__WHAT TO PRODUCE__
Of the entries below, repeat exactly only those lines from the one containing "(563, 372) = (103, 324): none -> brown cake" through the last line, with pictures omitted.
─── INFORMATION PROVIDED ───
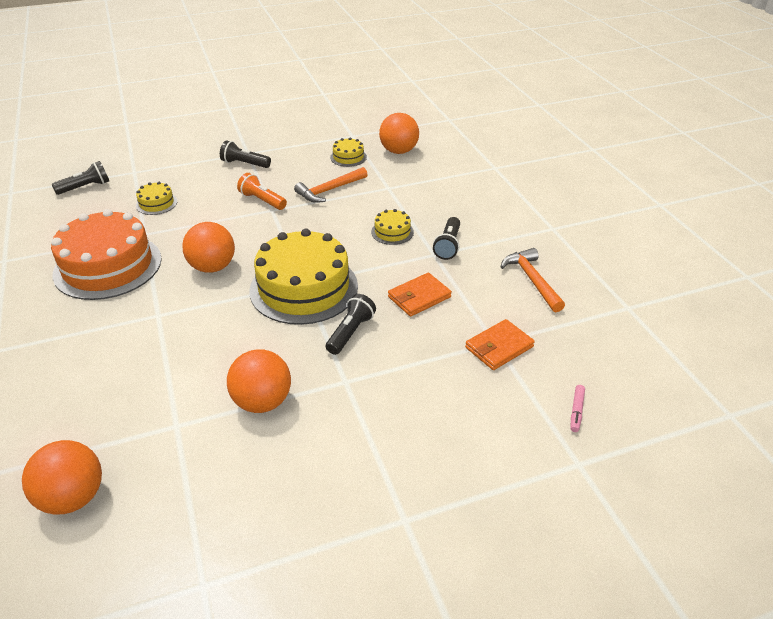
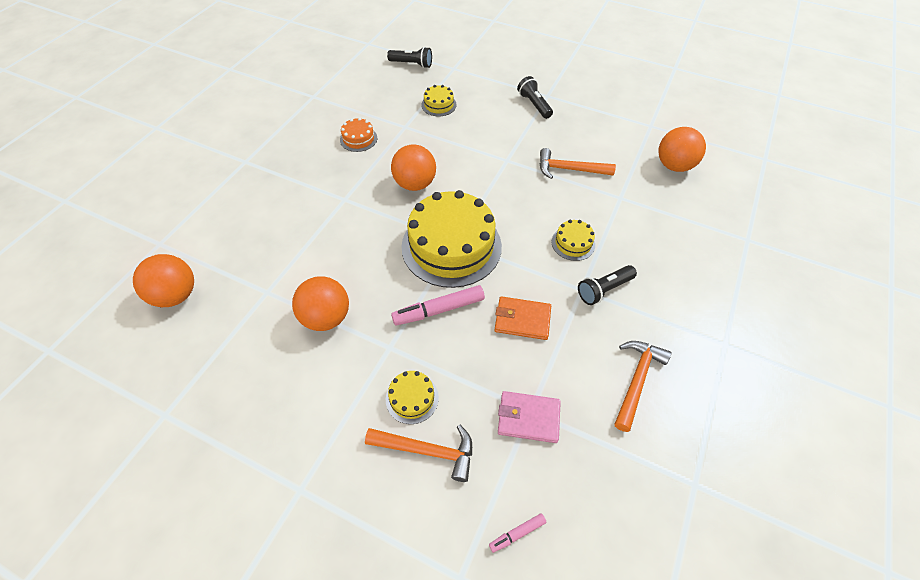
camera: 45 degrees right, 15 degrees up
(108, 266) = (358, 139): orange cake -> orange cake, size x0.44
(262, 200) = (509, 147): orange flashlight -> none
(348, 157) = (622, 146): yellow cake -> yellow cake (412, 398)
(351, 332) = (439, 310): black flashlight -> pink marker
(461, 417) = (427, 451): none -> orange hammer
(499, 347) = (528, 418): orange wallet -> pink wallet

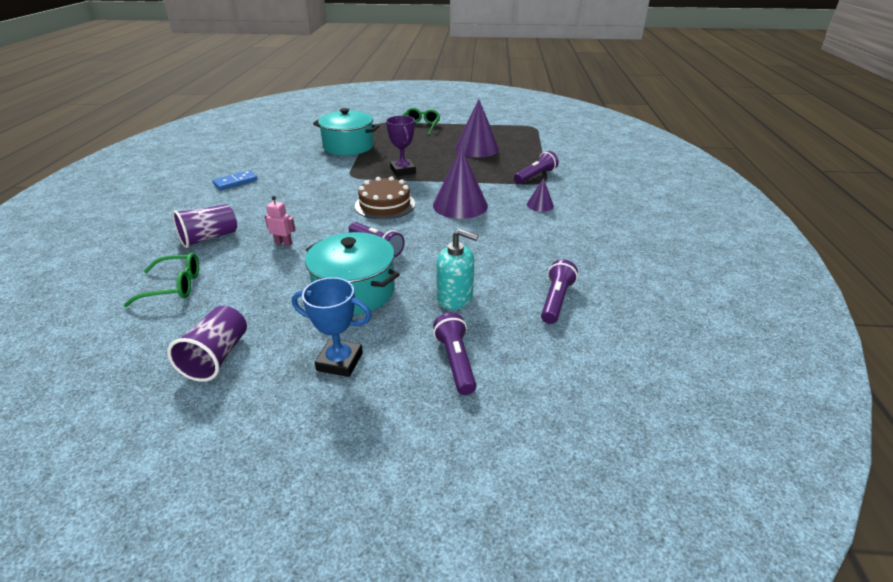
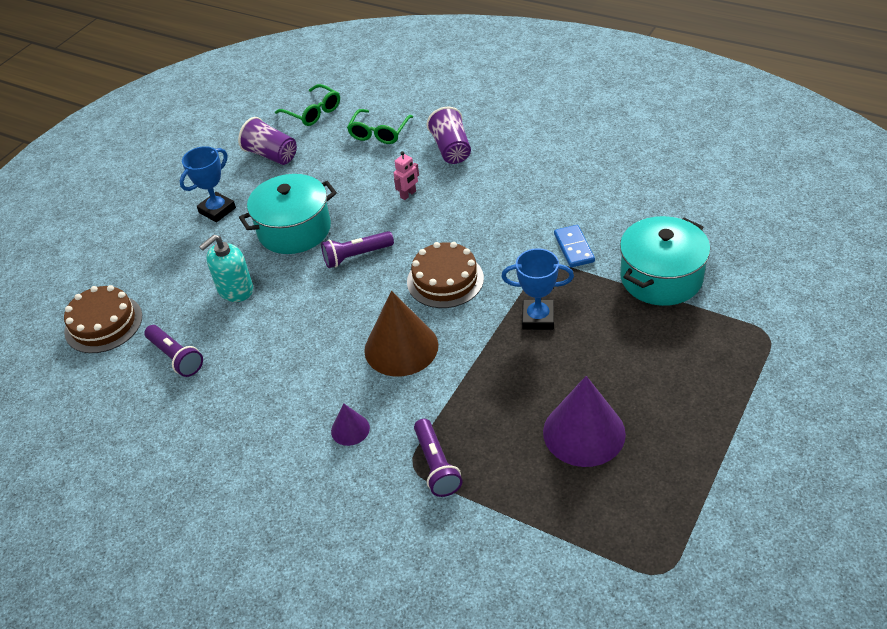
camera: 120 degrees right, 10 degrees up
(235, 182) = (580, 166): blue domino -> blue domino (574, 248)
(403, 170) = (538, 318): purple trophy -> blue trophy
(419, 126) = (729, 385): green glasses -> green glasses (313, 112)
(455, 361) = (165, 268): purple flashlight -> none
(460, 205) = (401, 347): purple cone -> brown cone
(563, 372) = (103, 324): none -> brown cake

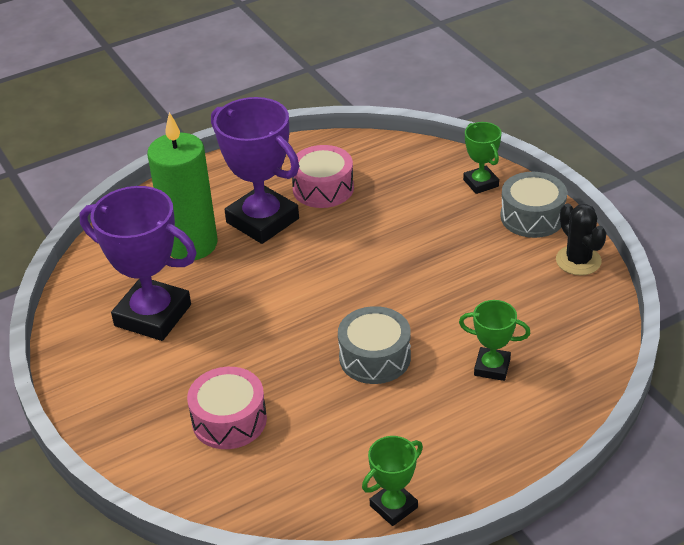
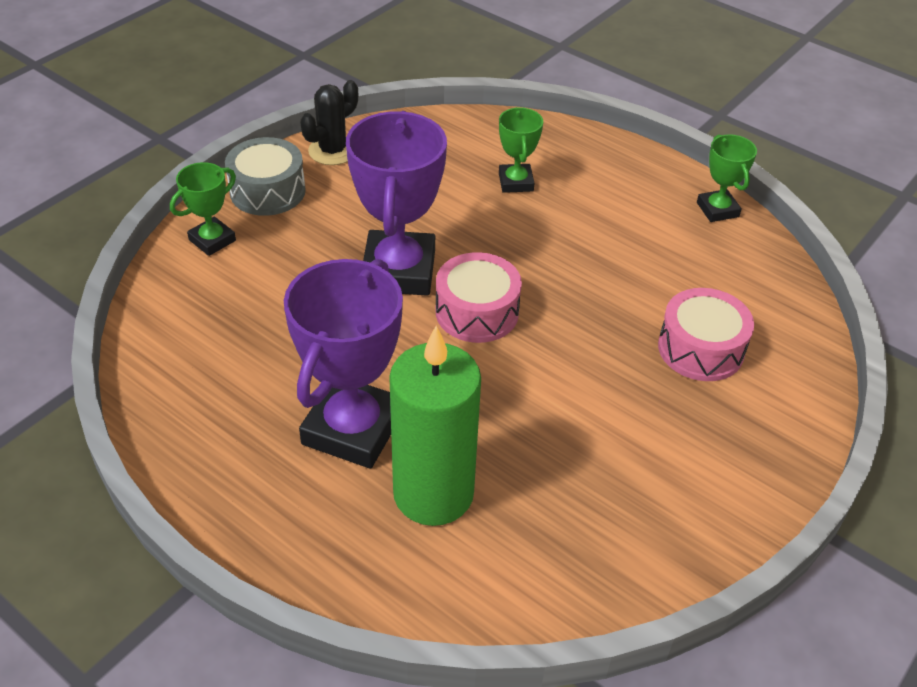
camera: 115 degrees left, 5 degrees up
(153, 315) = (588, 482): purple trophy -> purple trophy (399, 271)
(323, 188) = (261, 384): pink drum -> pink drum (477, 312)
(375, 357) = (547, 262): grey drum -> none
(393, 506) = (717, 210): green trophy -> green trophy turned 45 degrees clockwise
───
__RESPONSE TO THIS TASK__
(563, 372) = (103, 324): none -> brown cake

camera: 115 degrees left, 5 degrees up
(153, 315) = (588, 482): purple trophy -> purple trophy (399, 271)
(323, 188) = (261, 384): pink drum -> pink drum (477, 312)
(375, 357) = (547, 262): grey drum -> none
(393, 506) = (717, 210): green trophy -> green trophy turned 45 degrees clockwise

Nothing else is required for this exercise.